» **ASSIGNED TASK**:
Set down all of the records below exactly, please, omitting the images.

» **PROVIDED INFORMATION**:
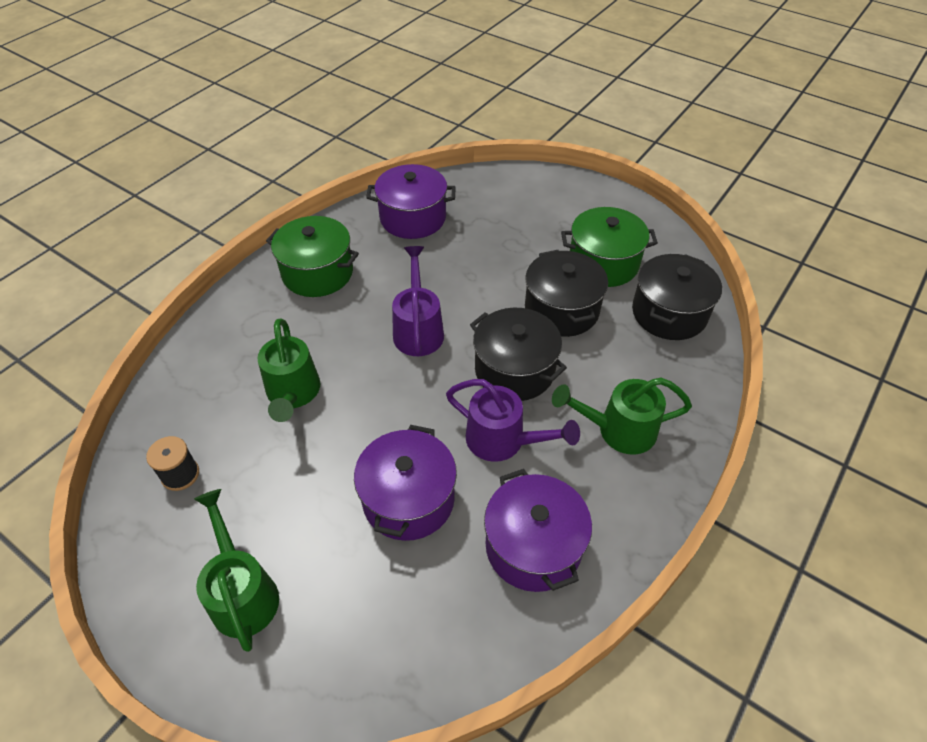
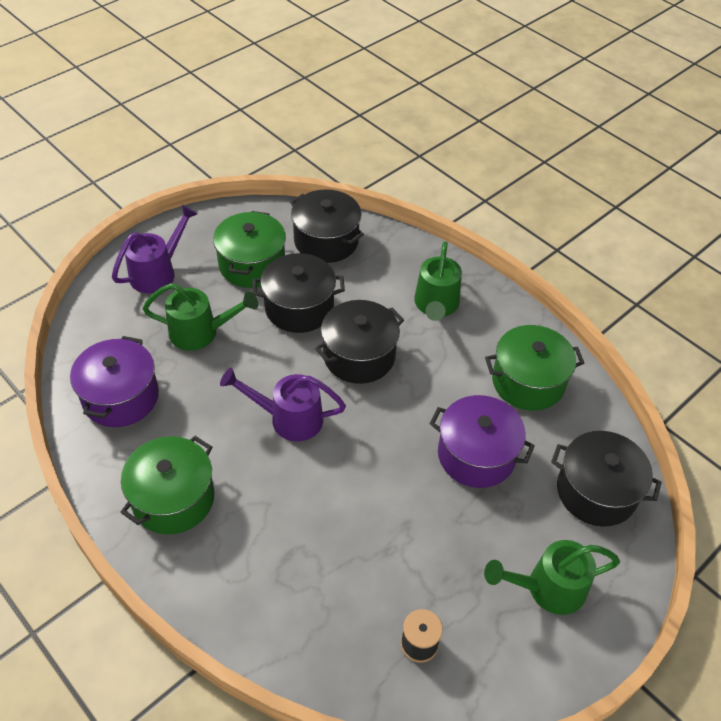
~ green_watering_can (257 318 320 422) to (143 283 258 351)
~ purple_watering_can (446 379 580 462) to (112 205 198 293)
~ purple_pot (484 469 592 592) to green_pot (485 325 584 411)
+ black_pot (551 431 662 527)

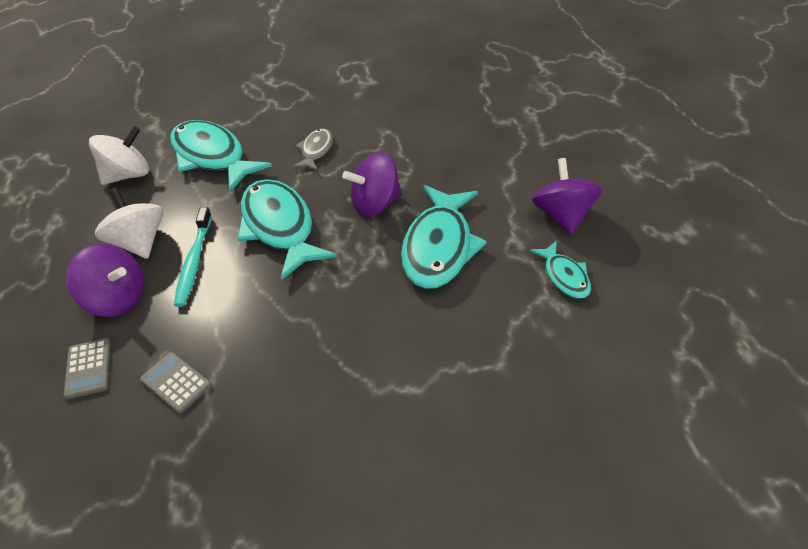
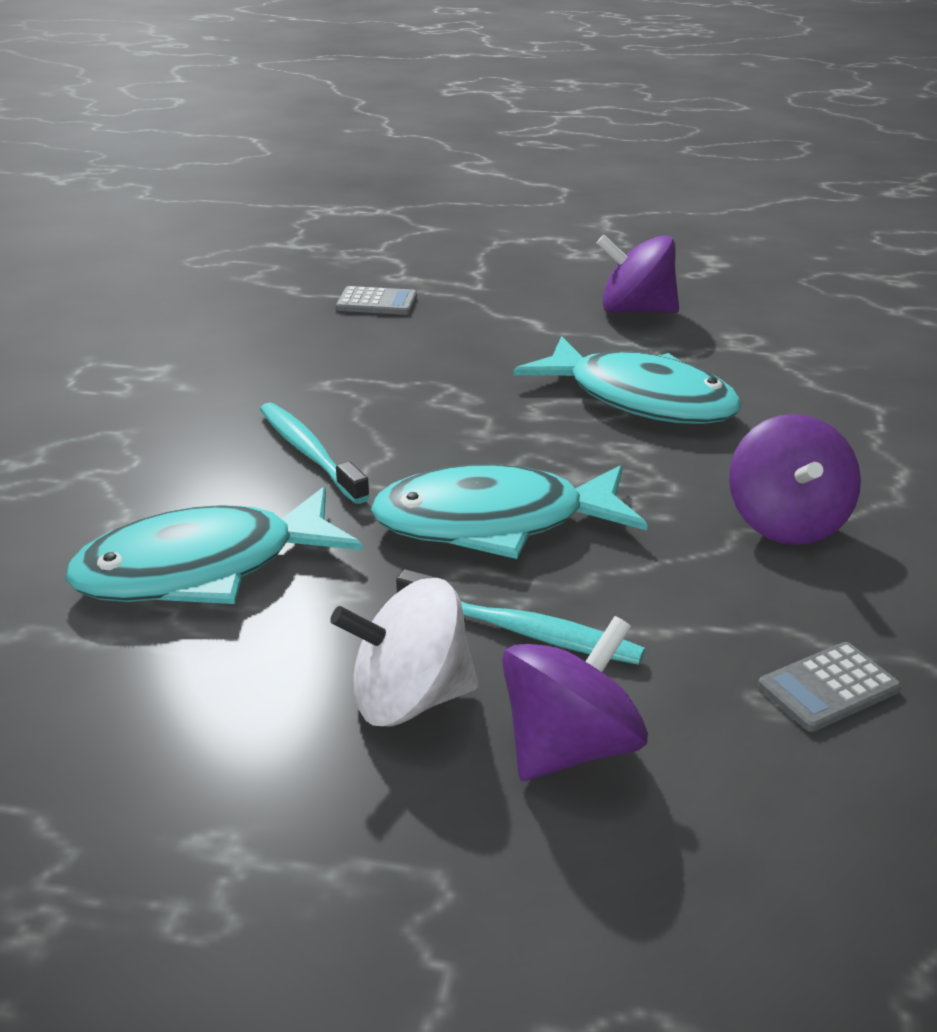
- white_spinning_top (89 126 149 185)
~ grey_fish (292 128 333 171) to turquoise_toothbrush (260 403 370 504)
~ purple_spinning_top (342 152 402 217) to (729 414 861 545)
- turquoise_fish (530 241 591 299)
~ grey_calculator (63 338 111 399) to (336 286 417 315)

» **EXERCISE RESULT**:
~ green_watering_can (257 318 320 422) to (143 283 258 351)
~ purple_watering_can (446 379 580 462) to (112 205 198 293)
~ purple_pot (484 469 592 592) to green_pot (485 325 584 411)
+ black_pot (551 431 662 527)

- white_spinning_top (89 126 149 185)
~ grey_fish (292 128 333 171) to turquoise_toothbrush (260 403 370 504)
~ purple_spinning_top (342 152 402 217) to (729 414 861 545)
- turquoise_fish (530 241 591 299)
~ grey_calculator (63 338 111 399) to (336 286 417 315)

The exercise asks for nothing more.